**Requirement**.
For the word "none", state the number of lines in the data that contain it, and nothing else.

Stored entries:
=== Section Start ===
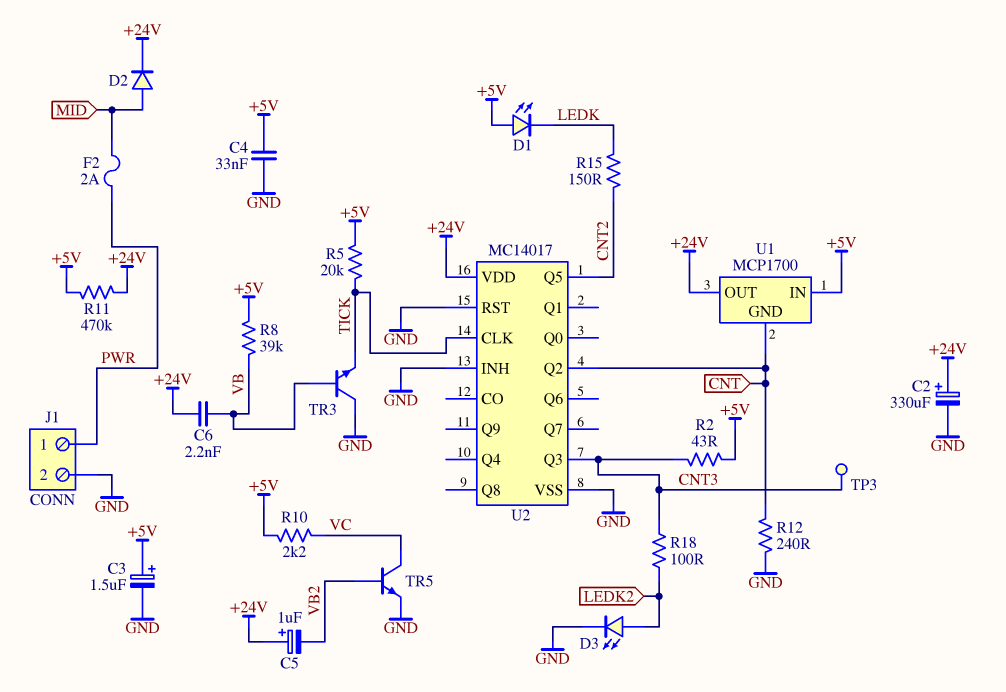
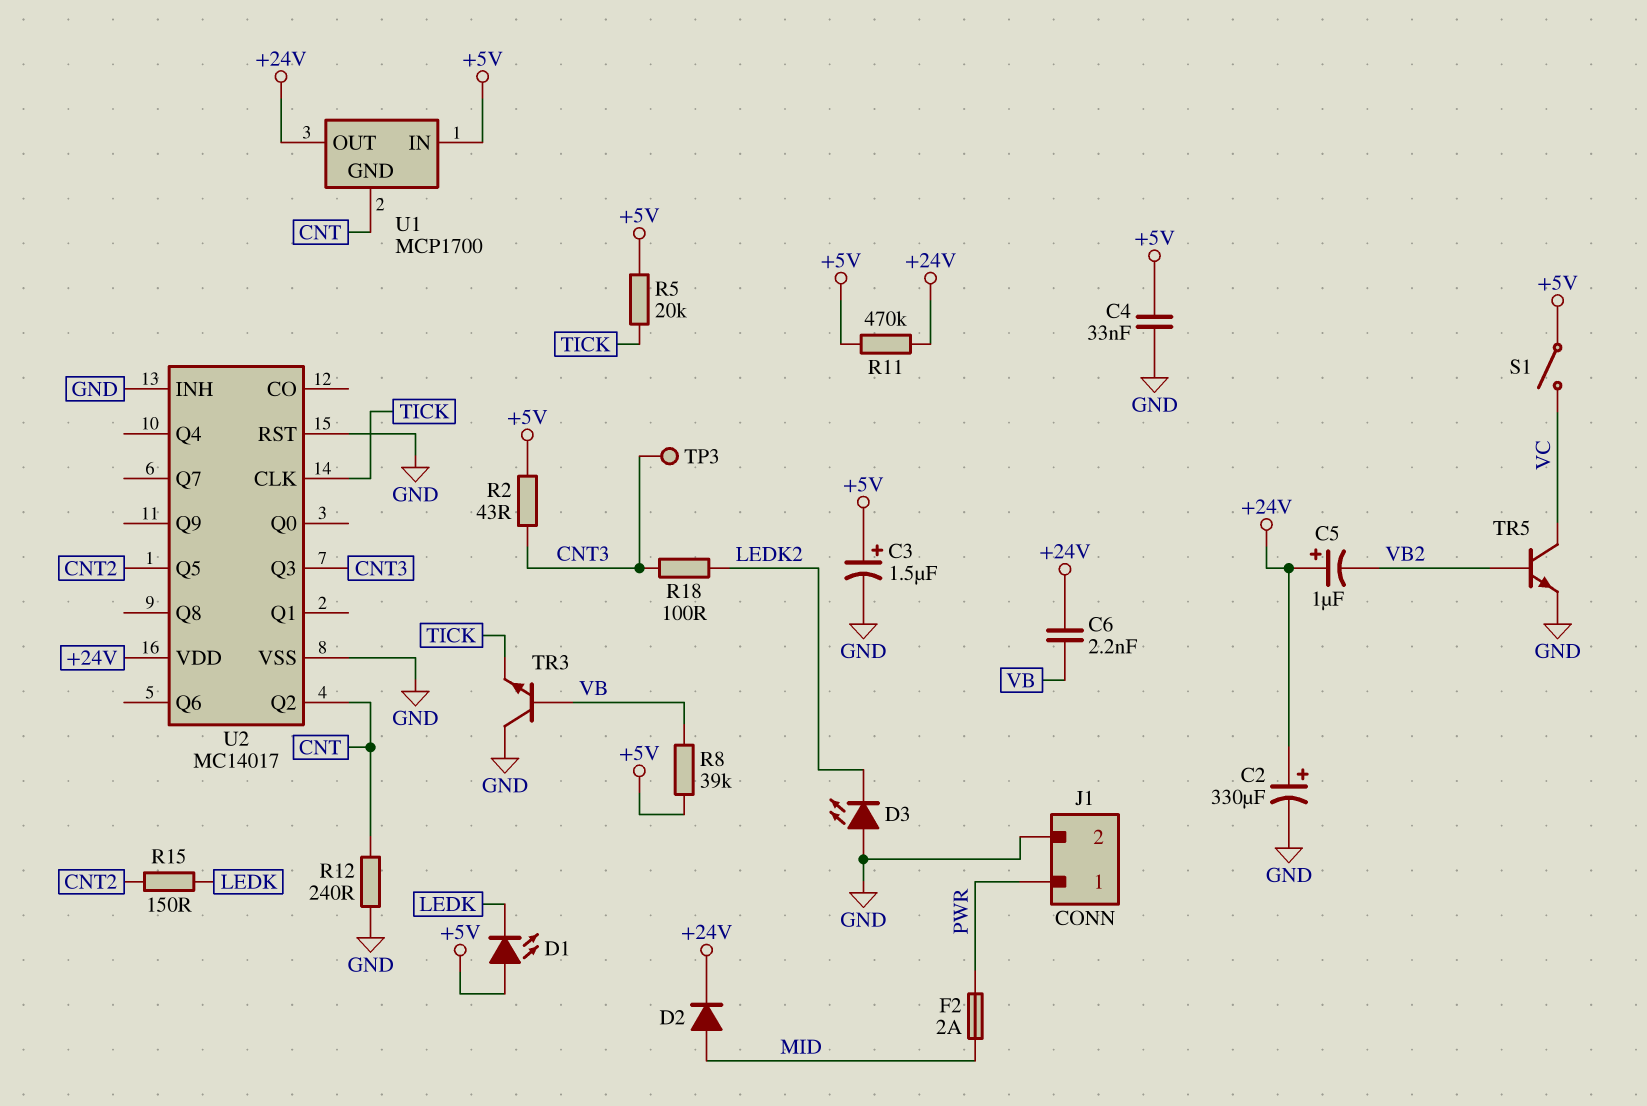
D3: LED (A LEDK2, K GND) -> LED (A GND, K LEDK2)
R10: 2.2k (+5V, VC) -> none
S1: none -> switch (+5V, VC)

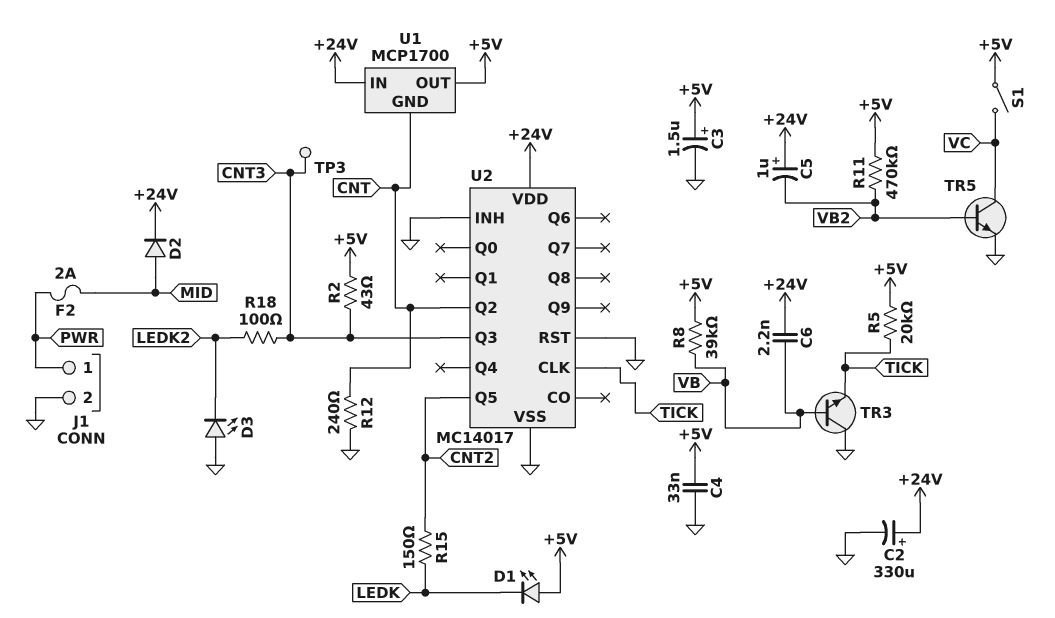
R11: 470k (+5V, +24V) -> 470k (+5V, VB2)
U1 pin IN: +5V -> +24V
U1 pin OUT: +24V -> +5V

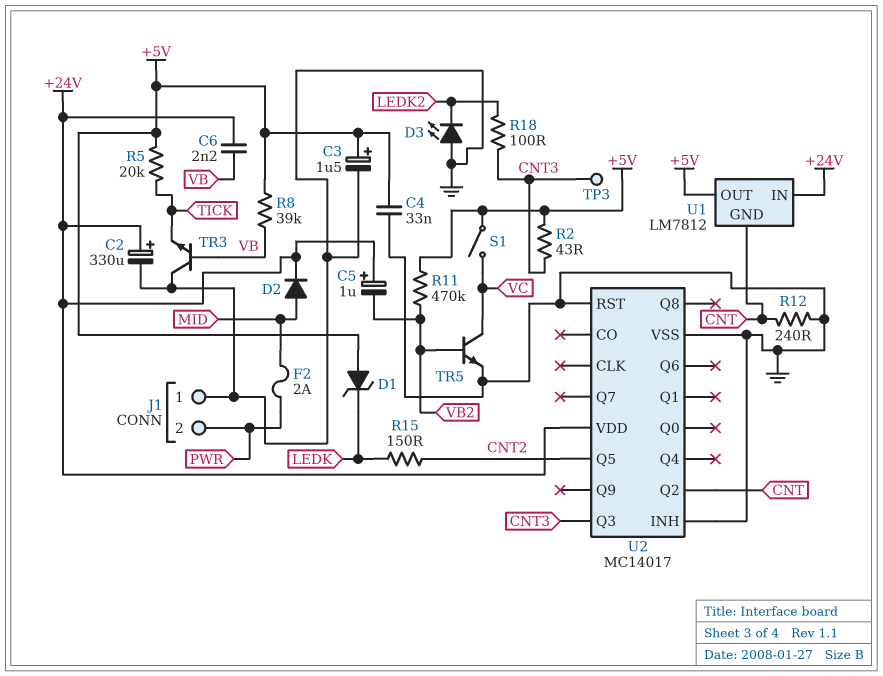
D1: LED (A +5V, K LEDK) -> zener (A +5V, K LEDK)
J1 pin 1: PWR -> GND
J1 pin 2: GND -> PWR
U1: MCP1700 -> LM7812
U2 pin CLK: TICK -> none

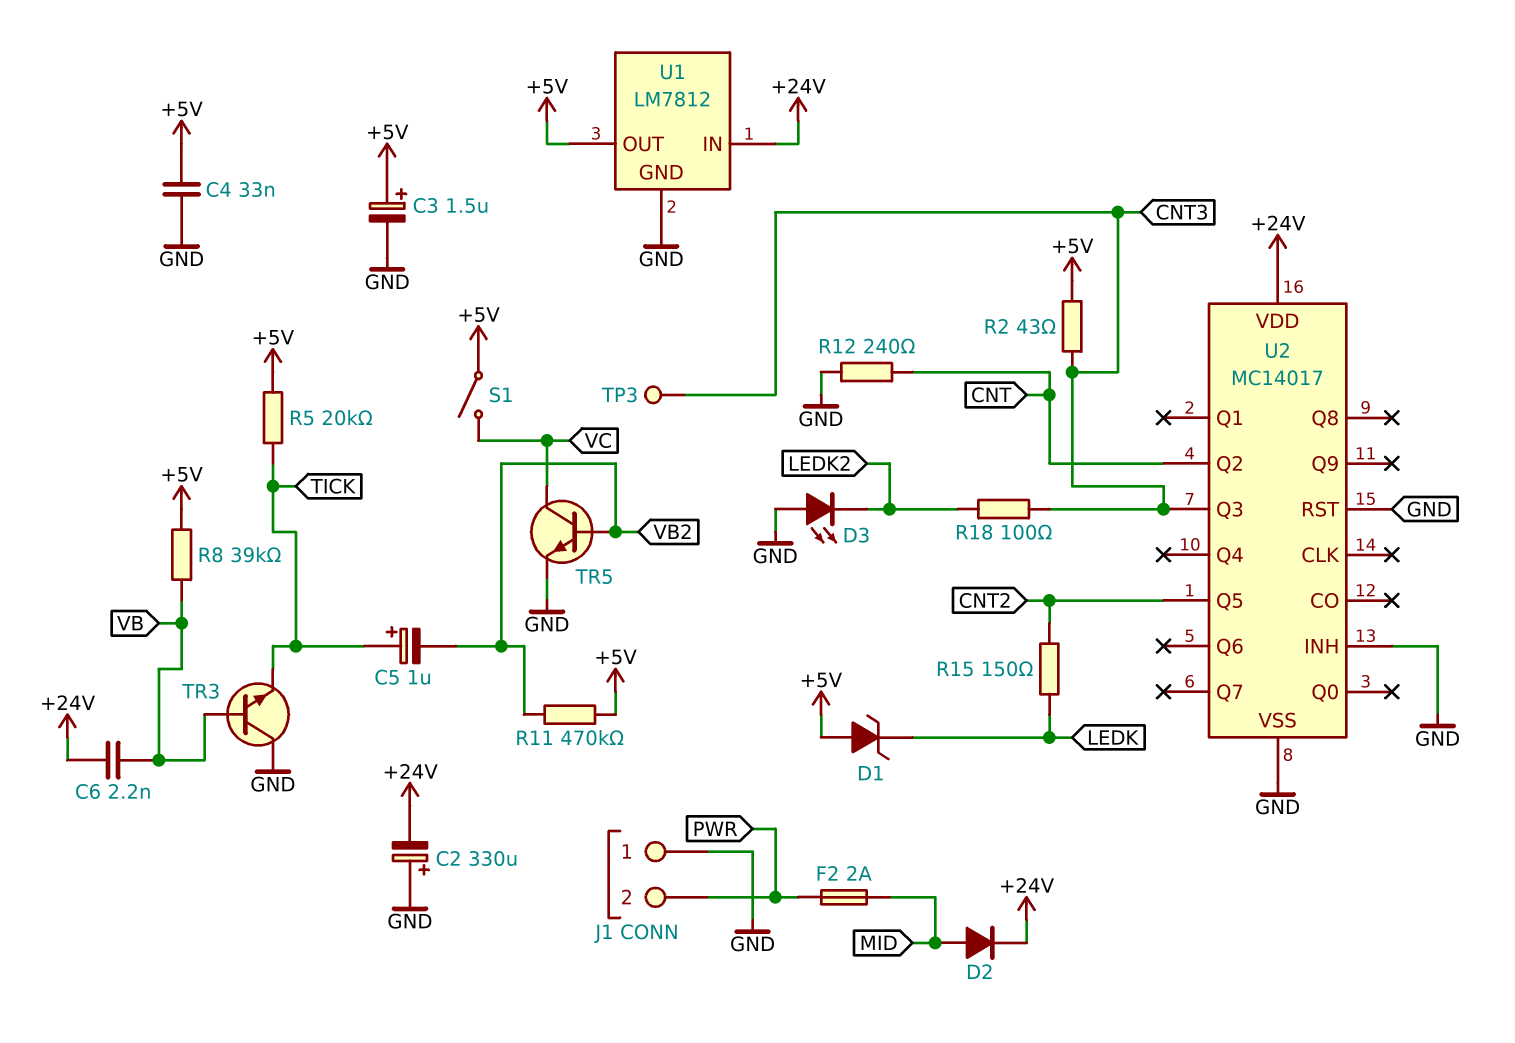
C2: 330uF (plus +24V, minus GND) -> 330uF (plus GND, minus +24V)
C5: 1uF (plus +24V, minus VB2) -> 1uF (plus TICK, minus VB2)
U1 pin GND: CNT -> GND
=== Section End ===
**Answer to this problem**.
3